*Directions for this task:* Could every line below be transcribed exactly, with the pictures dropped?

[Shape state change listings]
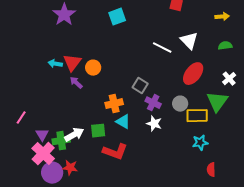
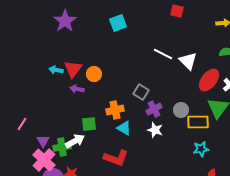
white triangle: (189, 41) -> (188, 61), moved
red ellipse: (193, 74) -> (209, 80), moved
purple arrow: (76, 83) -> (77, 89), turned -32
purple cross: (153, 103) -> (154, 109), turned 35
green square: (98, 131) -> (89, 124), moved

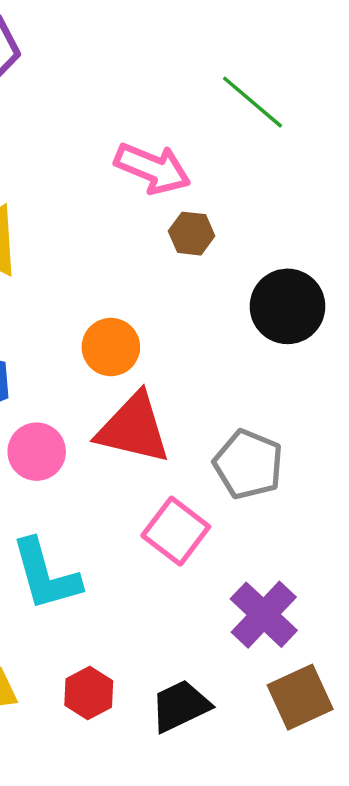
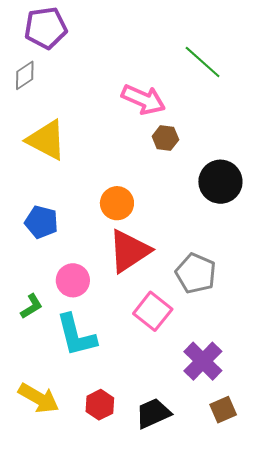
red triangle: (133, 428) -> (129, 251), turned -48
pink circle: (37, 452) -> (73, 280), moved
brown square: (300, 697) -> (223, 410), size x0.7

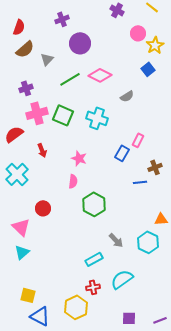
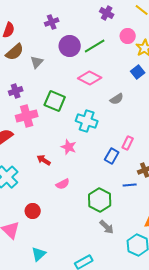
green line: (70, 79) -> (95, 46), moved
green square: (63, 115) -> (55, 101), moved
red arrow: (42, 150) -> (44, 160), moved, turned 144
pink star: (79, 158) -> (69, 147), moved
pink semicircle: (73, 181) -> (63, 184), turned 56
green hexagon: (94, 204) -> (100, 200), moved
gray arrow: (116, 240) -> (107, 227), moved
cyan triangle: (22, 252) -> (39, 254), moved

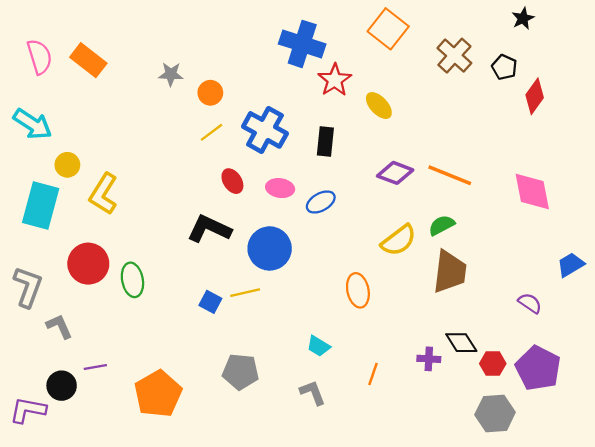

*Response area:*
white triangle: (189, 41) -> (188, 61), moved
red ellipse: (193, 74) -> (209, 80), moved
purple arrow: (76, 83) -> (77, 89), turned -32
purple cross: (153, 103) -> (154, 109), turned 35
green square: (98, 131) -> (89, 124), moved

red triangle: (133, 428) -> (129, 251), turned -48
pink circle: (37, 452) -> (73, 280), moved
brown square: (300, 697) -> (223, 410), size x0.7

green line: (70, 79) -> (95, 46), moved
green square: (63, 115) -> (55, 101), moved
red arrow: (42, 150) -> (44, 160), moved, turned 144
pink star: (79, 158) -> (69, 147), moved
pink semicircle: (73, 181) -> (63, 184), turned 56
green hexagon: (94, 204) -> (100, 200), moved
gray arrow: (116, 240) -> (107, 227), moved
cyan triangle: (22, 252) -> (39, 254), moved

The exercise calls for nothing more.